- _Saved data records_
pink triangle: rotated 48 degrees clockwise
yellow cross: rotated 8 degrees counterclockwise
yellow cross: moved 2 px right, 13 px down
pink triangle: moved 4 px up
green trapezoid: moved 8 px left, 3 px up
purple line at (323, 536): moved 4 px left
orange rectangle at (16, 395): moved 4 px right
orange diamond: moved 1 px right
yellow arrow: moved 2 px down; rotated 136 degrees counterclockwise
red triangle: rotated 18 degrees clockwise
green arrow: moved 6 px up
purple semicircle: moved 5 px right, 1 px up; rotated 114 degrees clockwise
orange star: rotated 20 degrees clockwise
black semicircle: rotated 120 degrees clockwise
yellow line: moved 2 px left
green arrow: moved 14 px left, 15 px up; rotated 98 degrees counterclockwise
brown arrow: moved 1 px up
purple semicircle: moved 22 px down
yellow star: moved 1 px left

- _Given task_
Can you duplicate every line of the records above with no changes at all?

- _Exercise solution_
pink triangle: rotated 48 degrees clockwise
yellow cross: rotated 8 degrees counterclockwise
yellow cross: moved 2 px right, 13 px down
pink triangle: moved 4 px up
green trapezoid: moved 8 px left, 3 px up
purple line at (323, 536): moved 4 px left
orange rectangle at (16, 395): moved 4 px right
orange diamond: moved 1 px right
yellow arrow: moved 2 px down; rotated 136 degrees counterclockwise
red triangle: rotated 18 degrees clockwise
green arrow: moved 6 px up
purple semicircle: moved 5 px right, 1 px up; rotated 114 degrees clockwise
orange star: rotated 20 degrees clockwise
black semicircle: rotated 120 degrees clockwise
yellow line: moved 2 px left
green arrow: moved 14 px left, 15 px up; rotated 98 degrees counterclockwise
brown arrow: moved 1 px up
purple semicircle: moved 22 px down
yellow star: moved 1 px left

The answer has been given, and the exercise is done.